Exercise details:
Every line below that has the string "green" adds one to the count. Give that count by itself.

Saved entries:
*** Begin section ***

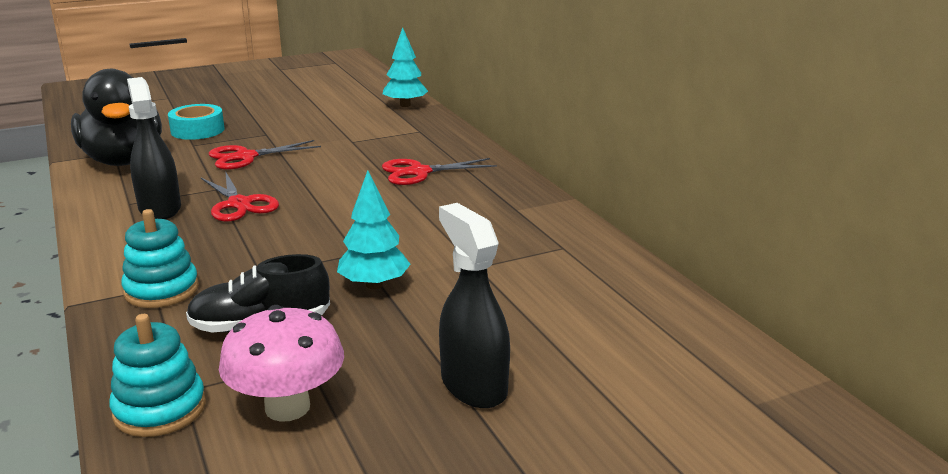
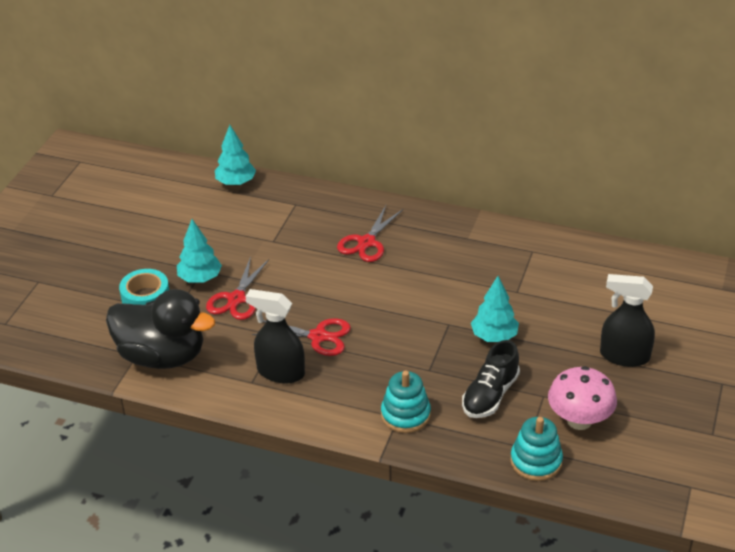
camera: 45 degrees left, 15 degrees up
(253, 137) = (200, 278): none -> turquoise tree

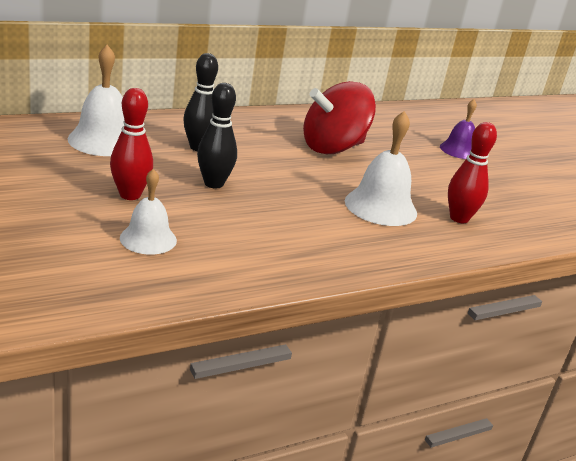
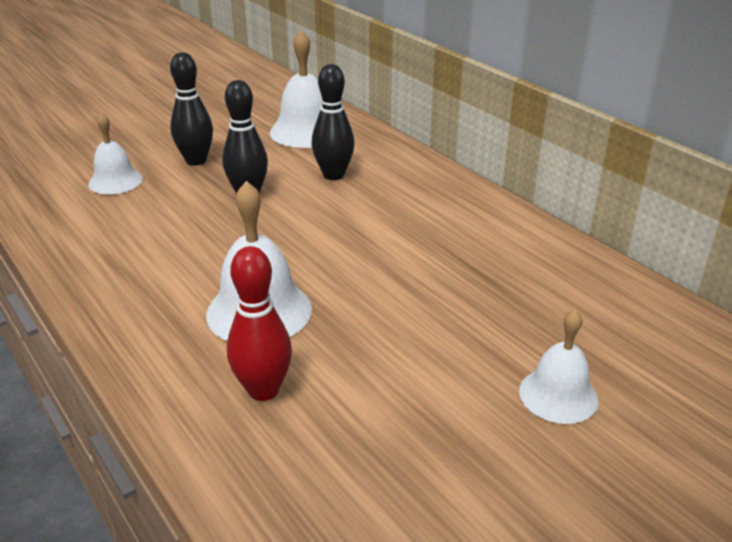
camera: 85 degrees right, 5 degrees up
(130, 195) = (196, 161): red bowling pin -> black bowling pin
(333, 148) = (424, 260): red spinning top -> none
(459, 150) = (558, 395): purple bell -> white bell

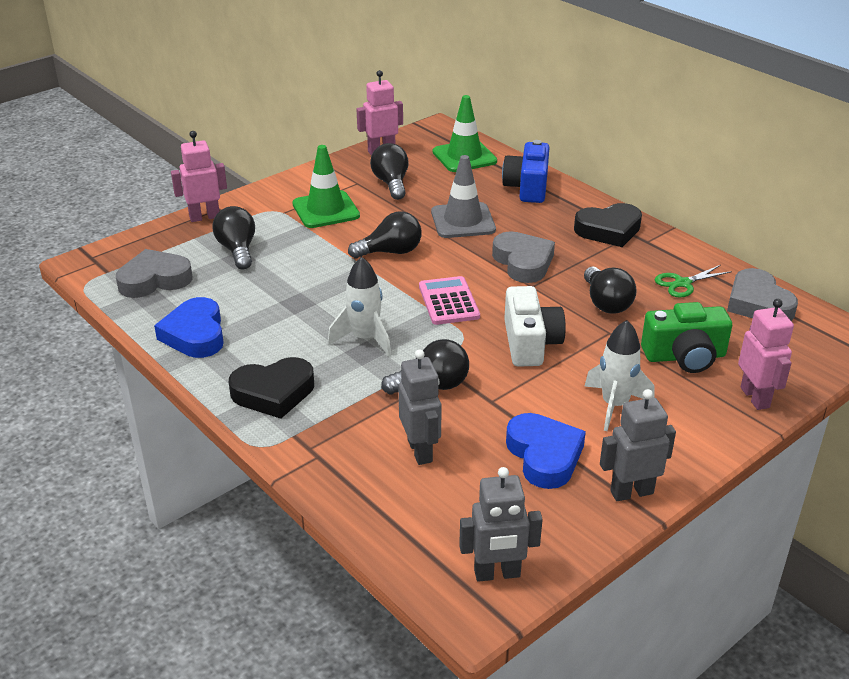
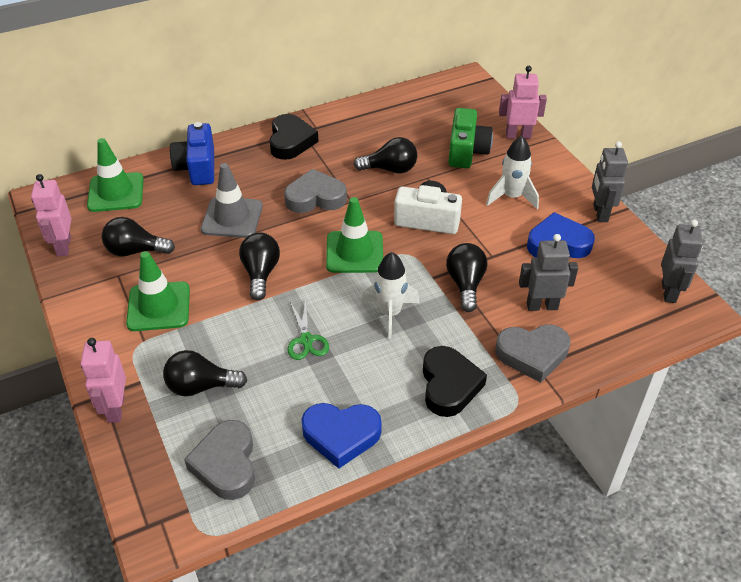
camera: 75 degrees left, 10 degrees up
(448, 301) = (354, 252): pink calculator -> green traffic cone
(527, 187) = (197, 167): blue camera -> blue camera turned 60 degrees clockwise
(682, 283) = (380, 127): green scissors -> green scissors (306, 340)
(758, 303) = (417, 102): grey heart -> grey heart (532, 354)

*** End section ***

Solved exercise:
2